* Saved entries:
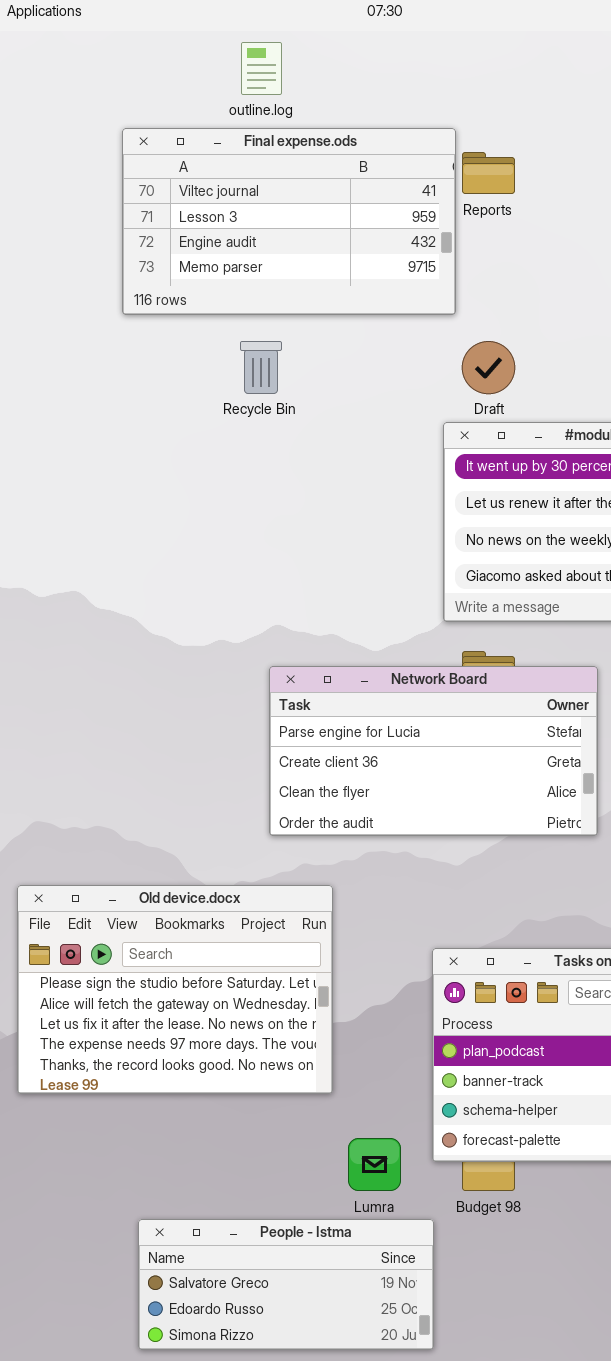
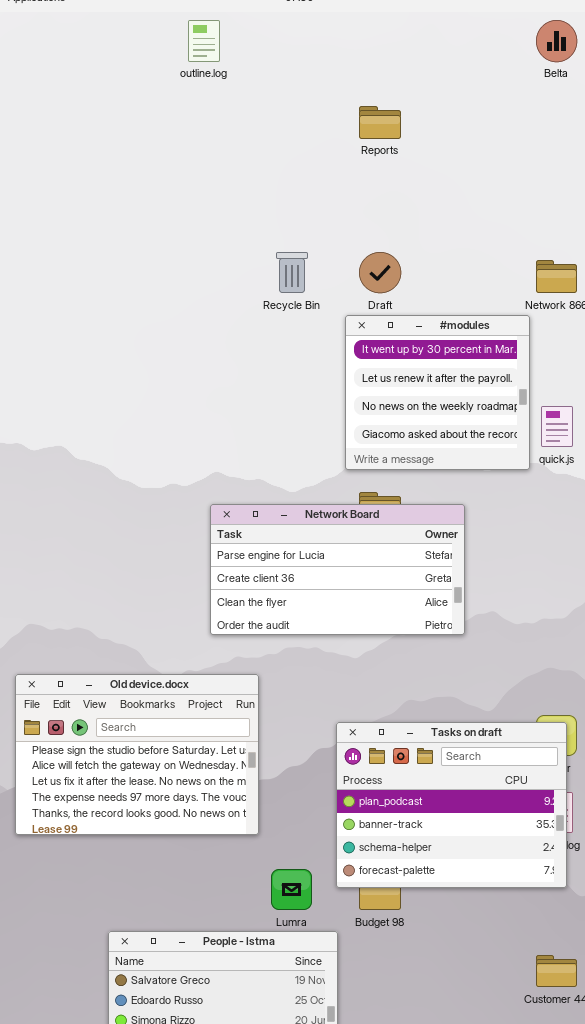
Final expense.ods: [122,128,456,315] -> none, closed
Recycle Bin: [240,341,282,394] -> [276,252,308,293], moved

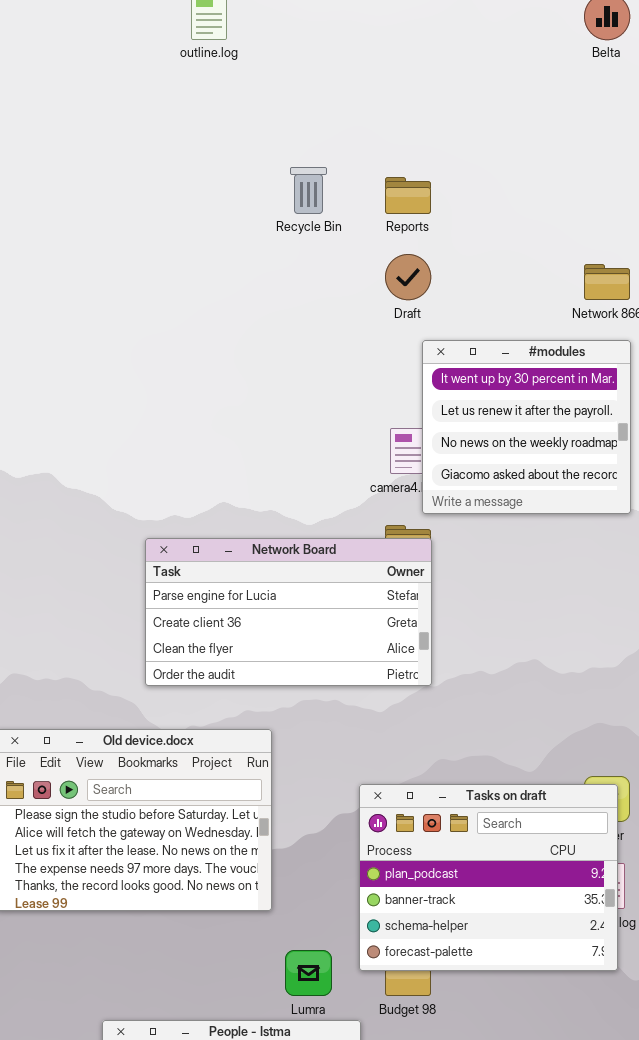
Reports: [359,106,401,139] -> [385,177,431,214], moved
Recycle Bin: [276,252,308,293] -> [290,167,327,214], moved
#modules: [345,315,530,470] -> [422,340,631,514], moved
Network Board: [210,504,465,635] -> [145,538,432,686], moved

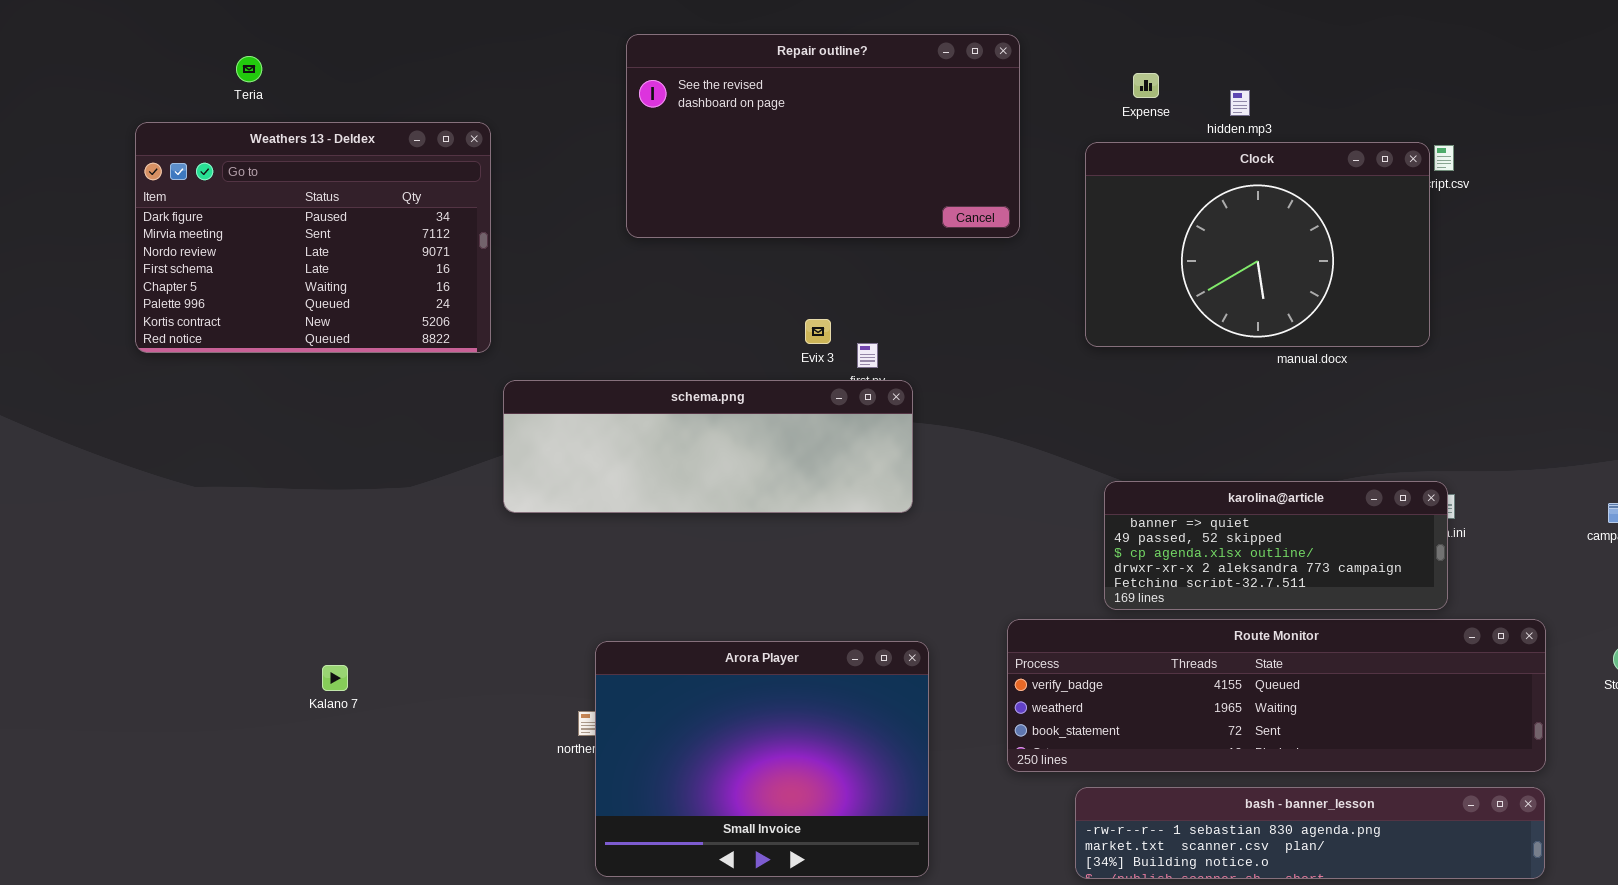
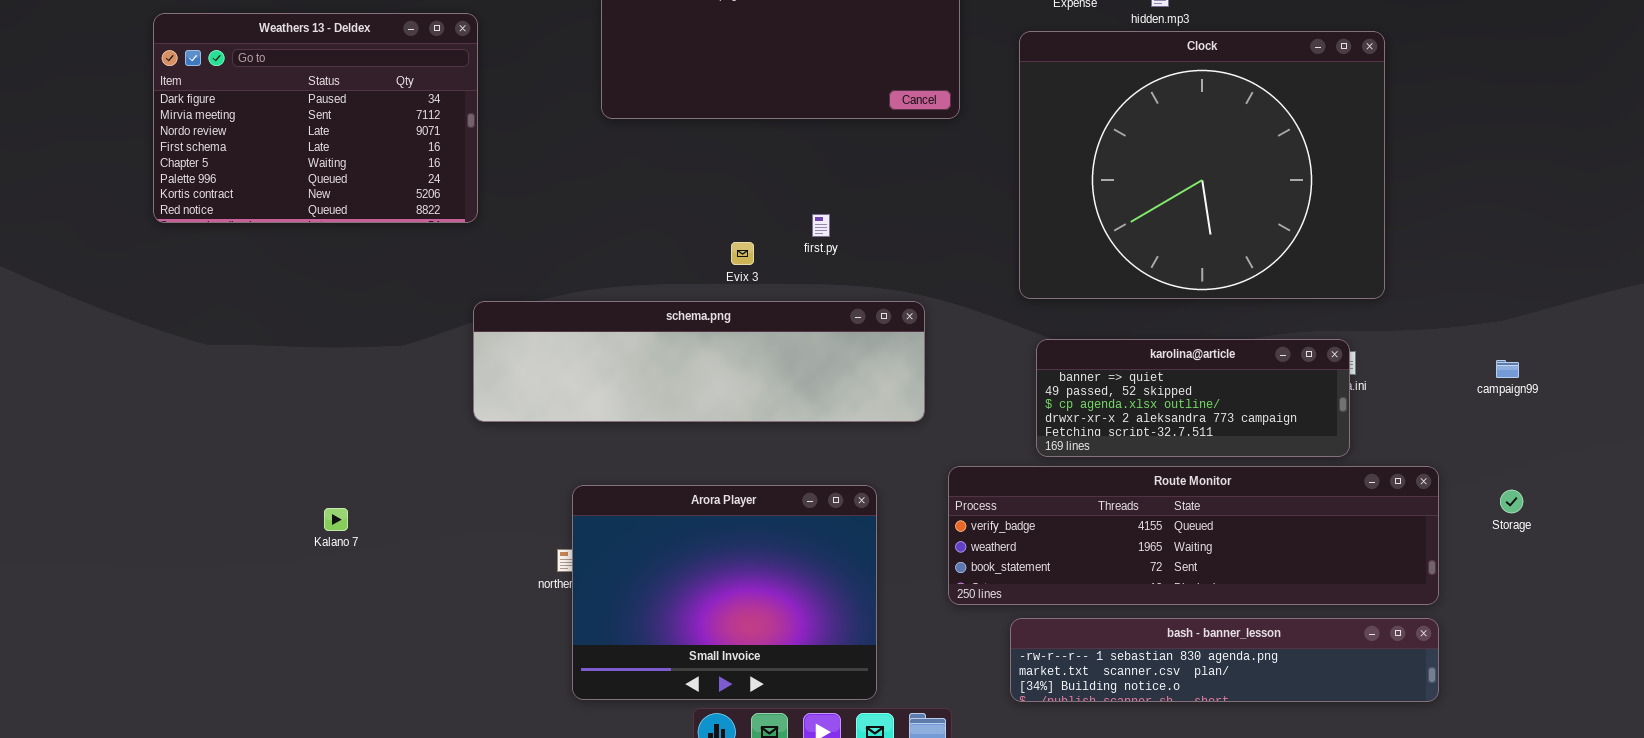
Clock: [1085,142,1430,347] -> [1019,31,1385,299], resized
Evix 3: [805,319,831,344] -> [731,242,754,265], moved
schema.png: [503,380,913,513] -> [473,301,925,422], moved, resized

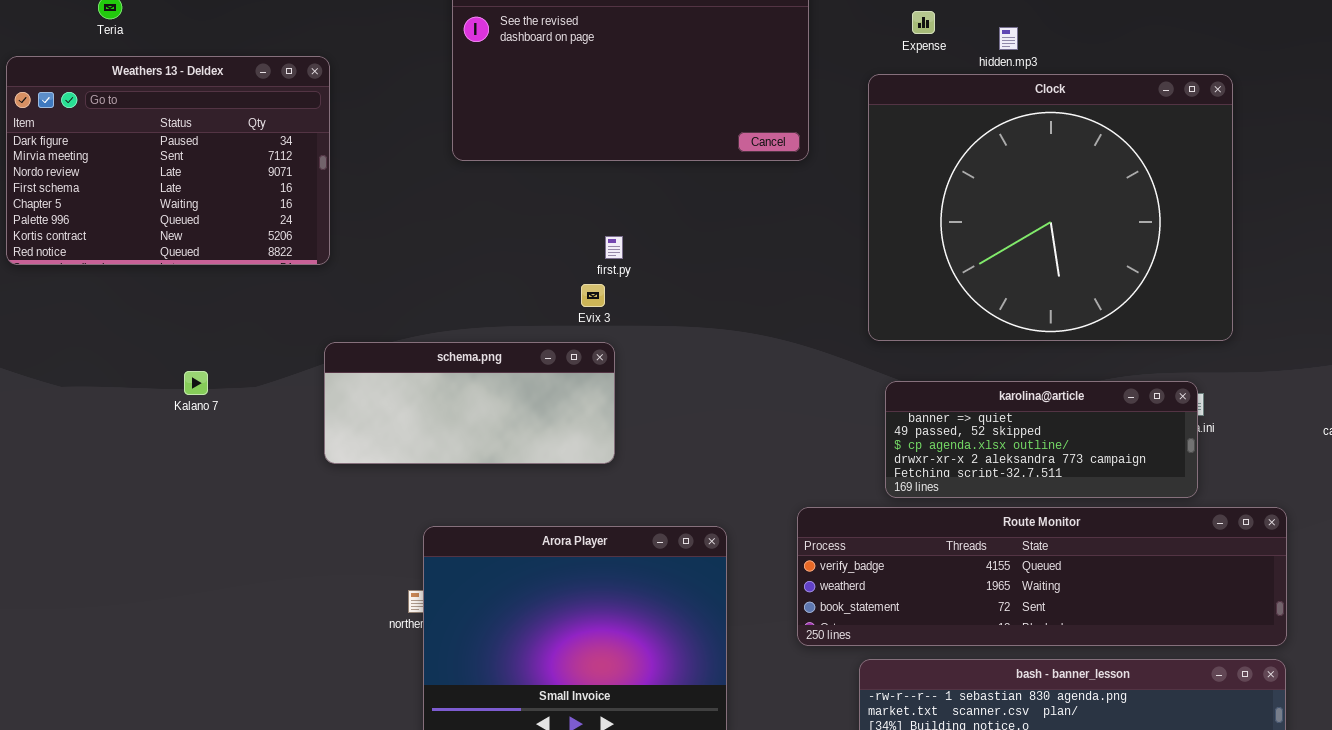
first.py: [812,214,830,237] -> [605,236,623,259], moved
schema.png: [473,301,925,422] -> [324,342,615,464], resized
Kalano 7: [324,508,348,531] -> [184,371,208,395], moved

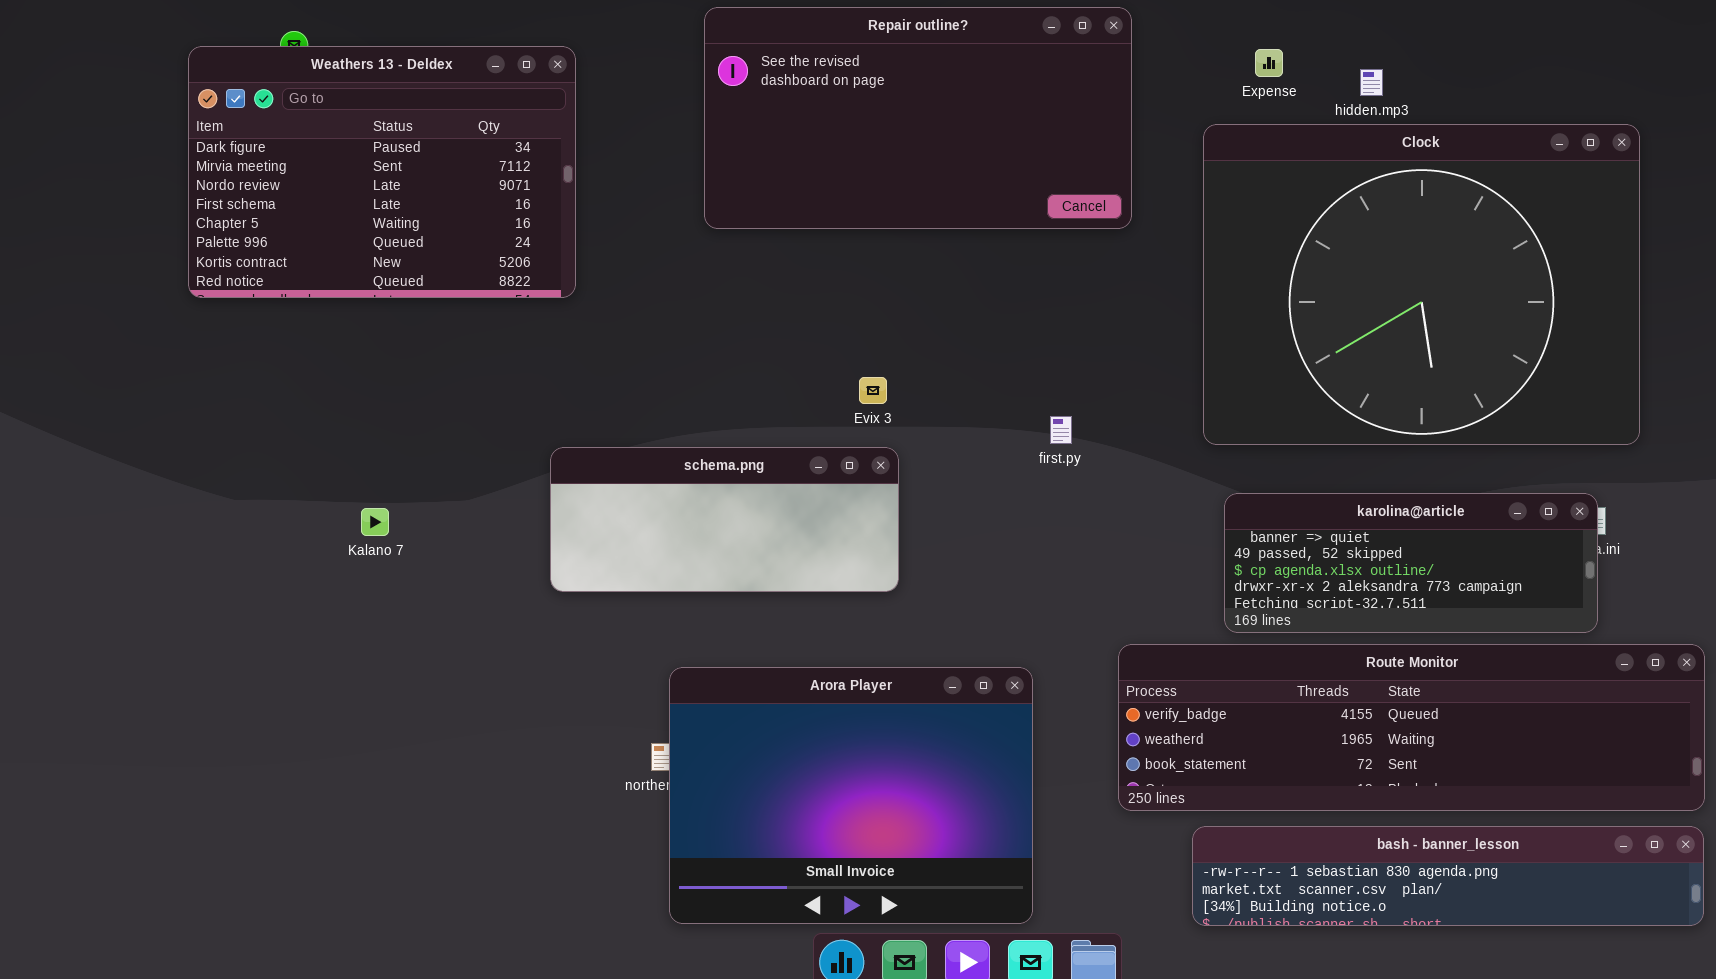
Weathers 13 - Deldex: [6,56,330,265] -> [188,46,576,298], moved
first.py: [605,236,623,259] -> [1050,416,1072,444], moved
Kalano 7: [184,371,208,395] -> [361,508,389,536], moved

* TASK OBJECTIVE: Repeat the preceding records precisely, and leave every picture out of the copy.

* WRITTEN RESPONSE:
Final expense.ods: [122,128,456,315] -> none, closed
Recycle Bin: [240,341,282,394] -> [276,252,308,293], moved

Reports: [359,106,401,139] -> [385,177,431,214], moved
Recycle Bin: [276,252,308,293] -> [290,167,327,214], moved
#modules: [345,315,530,470] -> [422,340,631,514], moved
Network Board: [210,504,465,635] -> [145,538,432,686], moved

Clock: [1085,142,1430,347] -> [1019,31,1385,299], resized
Evix 3: [805,319,831,344] -> [731,242,754,265], moved
schema.png: [503,380,913,513] -> [473,301,925,422], moved, resized

first.py: [812,214,830,237] -> [605,236,623,259], moved
schema.png: [473,301,925,422] -> [324,342,615,464], resized
Kalano 7: [324,508,348,531] -> [184,371,208,395], moved

Weathers 13 - Deldex: [6,56,330,265] -> [188,46,576,298], moved
first.py: [605,236,623,259] -> [1050,416,1072,444], moved
Kalano 7: [184,371,208,395] -> [361,508,389,536], moved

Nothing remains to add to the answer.